* **Goal**:
Pick out each line of the data that contains the string "time". Matching is case-sensitive.

Data records
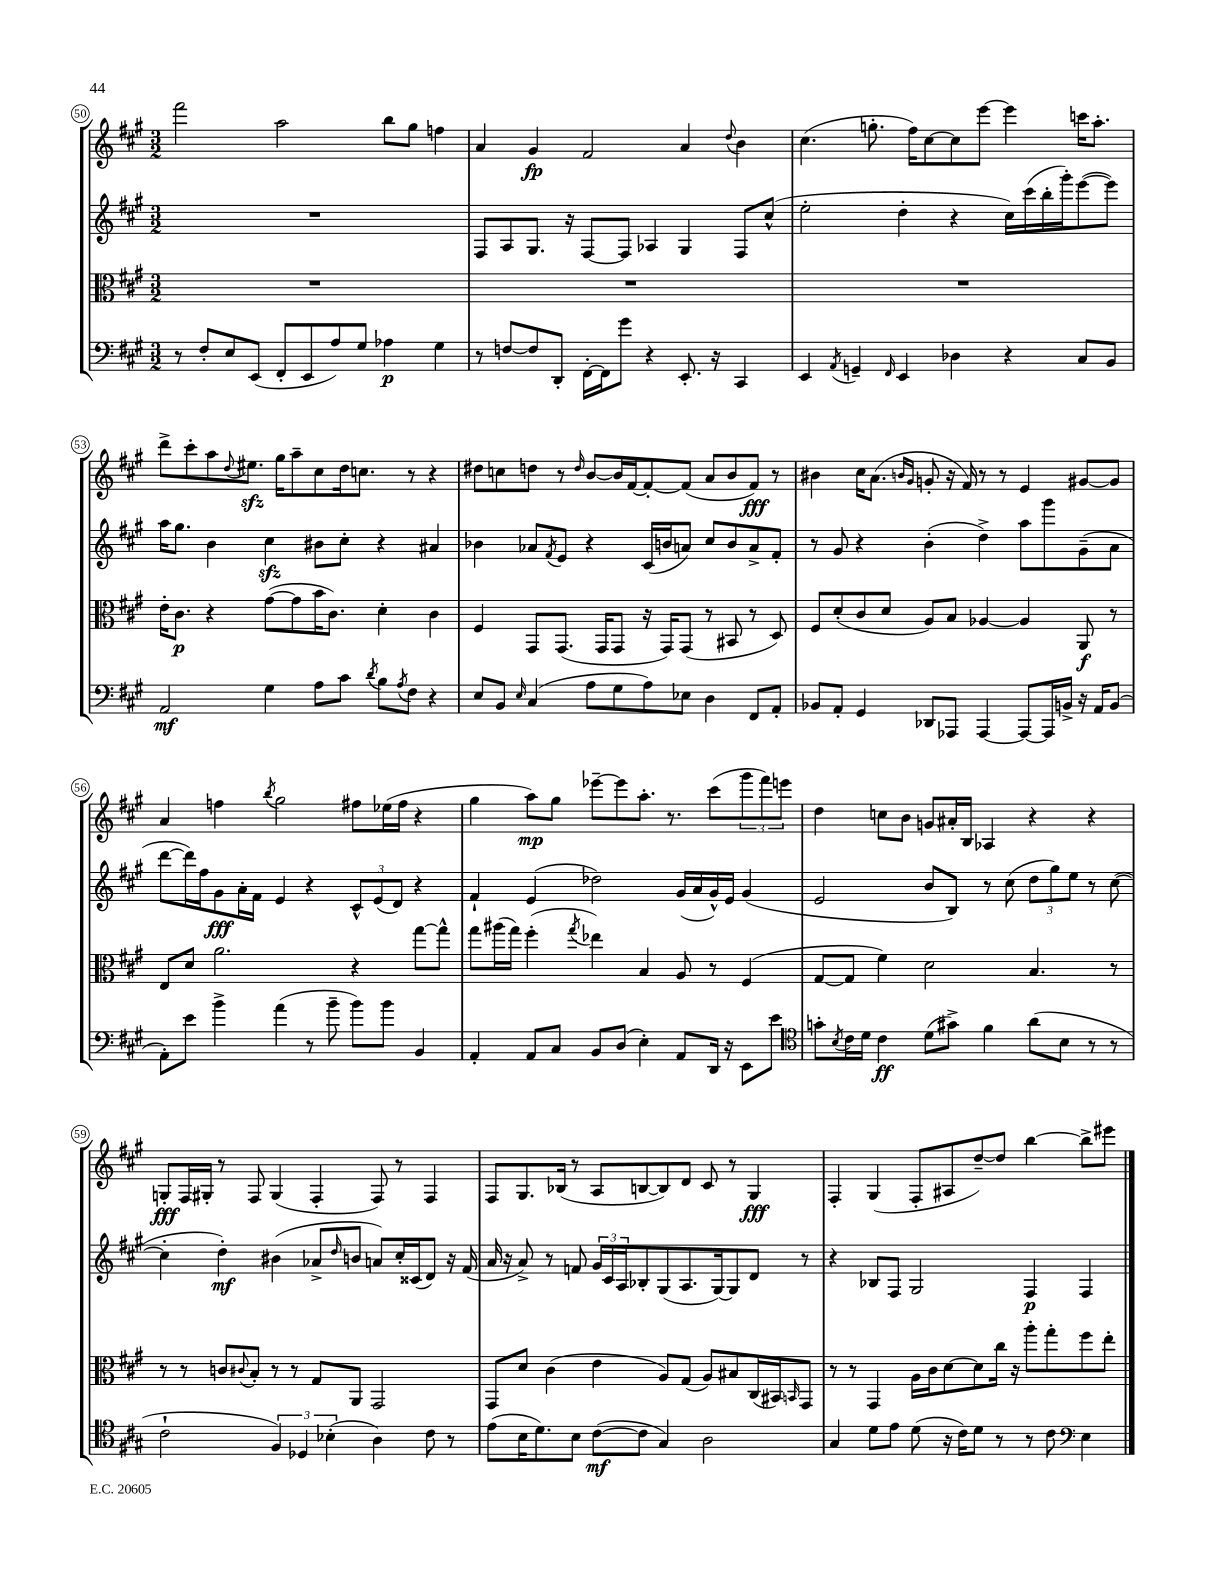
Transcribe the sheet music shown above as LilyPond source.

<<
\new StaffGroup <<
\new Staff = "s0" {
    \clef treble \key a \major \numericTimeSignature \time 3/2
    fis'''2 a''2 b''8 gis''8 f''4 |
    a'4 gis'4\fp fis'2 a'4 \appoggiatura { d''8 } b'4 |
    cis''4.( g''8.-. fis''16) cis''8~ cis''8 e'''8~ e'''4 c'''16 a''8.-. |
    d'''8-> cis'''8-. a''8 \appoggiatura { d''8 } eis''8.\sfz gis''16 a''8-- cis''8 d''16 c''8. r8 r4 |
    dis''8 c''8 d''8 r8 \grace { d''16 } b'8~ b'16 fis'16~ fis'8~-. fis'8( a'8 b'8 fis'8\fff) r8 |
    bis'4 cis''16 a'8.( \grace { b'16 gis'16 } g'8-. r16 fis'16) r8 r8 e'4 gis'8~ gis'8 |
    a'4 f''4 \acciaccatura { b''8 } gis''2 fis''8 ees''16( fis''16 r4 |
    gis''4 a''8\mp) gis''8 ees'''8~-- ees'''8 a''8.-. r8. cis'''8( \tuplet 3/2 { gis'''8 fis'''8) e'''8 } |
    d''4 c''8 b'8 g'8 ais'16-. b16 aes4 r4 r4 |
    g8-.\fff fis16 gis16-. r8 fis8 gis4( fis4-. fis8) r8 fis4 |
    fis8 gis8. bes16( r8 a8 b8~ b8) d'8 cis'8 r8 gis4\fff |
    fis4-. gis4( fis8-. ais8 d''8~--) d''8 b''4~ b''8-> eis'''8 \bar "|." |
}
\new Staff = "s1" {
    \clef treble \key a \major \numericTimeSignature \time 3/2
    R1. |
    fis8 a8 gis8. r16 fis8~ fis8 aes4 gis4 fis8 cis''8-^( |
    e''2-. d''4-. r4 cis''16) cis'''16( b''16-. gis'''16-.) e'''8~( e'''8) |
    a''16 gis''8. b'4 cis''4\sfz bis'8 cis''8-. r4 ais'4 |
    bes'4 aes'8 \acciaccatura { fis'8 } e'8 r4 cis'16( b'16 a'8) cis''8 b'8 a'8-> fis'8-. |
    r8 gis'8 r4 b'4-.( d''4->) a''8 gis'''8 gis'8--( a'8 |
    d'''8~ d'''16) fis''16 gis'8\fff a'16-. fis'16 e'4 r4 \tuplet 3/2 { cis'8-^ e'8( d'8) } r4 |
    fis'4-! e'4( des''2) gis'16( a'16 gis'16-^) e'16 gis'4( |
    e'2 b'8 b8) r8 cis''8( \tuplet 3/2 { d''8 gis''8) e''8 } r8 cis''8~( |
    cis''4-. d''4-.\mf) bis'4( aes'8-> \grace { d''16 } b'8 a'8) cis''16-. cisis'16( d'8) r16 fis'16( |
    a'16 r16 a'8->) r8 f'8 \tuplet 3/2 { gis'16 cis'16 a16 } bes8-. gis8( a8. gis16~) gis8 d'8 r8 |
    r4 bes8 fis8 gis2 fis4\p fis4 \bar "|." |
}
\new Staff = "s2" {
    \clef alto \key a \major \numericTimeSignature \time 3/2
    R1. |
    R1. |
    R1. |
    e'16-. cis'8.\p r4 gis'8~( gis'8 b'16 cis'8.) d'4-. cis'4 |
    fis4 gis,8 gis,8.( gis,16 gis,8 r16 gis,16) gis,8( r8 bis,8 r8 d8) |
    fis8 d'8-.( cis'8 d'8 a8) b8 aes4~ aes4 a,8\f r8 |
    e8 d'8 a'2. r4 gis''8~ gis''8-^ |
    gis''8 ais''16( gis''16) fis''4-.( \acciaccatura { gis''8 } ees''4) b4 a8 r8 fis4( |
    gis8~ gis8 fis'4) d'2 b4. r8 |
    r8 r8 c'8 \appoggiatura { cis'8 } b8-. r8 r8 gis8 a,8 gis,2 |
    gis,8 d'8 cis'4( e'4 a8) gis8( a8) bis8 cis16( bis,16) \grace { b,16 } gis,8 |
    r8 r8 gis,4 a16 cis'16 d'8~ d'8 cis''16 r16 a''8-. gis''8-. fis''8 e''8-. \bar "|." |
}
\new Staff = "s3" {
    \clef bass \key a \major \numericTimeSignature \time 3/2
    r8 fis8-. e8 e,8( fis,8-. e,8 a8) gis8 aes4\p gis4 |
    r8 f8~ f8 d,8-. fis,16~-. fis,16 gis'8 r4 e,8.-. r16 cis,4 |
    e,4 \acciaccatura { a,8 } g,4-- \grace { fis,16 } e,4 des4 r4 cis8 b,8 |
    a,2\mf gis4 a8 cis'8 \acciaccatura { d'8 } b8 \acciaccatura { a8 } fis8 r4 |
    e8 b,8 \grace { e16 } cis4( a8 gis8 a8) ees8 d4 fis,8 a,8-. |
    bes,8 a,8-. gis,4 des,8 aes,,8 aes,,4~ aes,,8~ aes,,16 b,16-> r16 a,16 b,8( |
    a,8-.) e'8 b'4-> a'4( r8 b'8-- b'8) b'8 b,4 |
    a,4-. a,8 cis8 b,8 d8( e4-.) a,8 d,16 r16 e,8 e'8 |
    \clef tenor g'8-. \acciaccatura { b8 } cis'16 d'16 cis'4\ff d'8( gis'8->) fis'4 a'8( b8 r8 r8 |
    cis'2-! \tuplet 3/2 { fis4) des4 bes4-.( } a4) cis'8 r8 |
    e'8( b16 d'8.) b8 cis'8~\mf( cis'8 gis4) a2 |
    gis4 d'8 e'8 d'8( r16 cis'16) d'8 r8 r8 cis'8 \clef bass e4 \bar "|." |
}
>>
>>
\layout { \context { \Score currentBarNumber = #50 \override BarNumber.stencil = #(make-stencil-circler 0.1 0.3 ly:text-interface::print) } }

* **Answer to the problem**:
    \clef treble \key a \major \numericTimeSignature \time 3/2
    \clef treble \key a \major \numericTimeSignature \time 3/2
    \clef alto \key a \major \numericTimeSignature \time 3/2
    \clef bass \key a \major \numericTimeSignature \time 3/2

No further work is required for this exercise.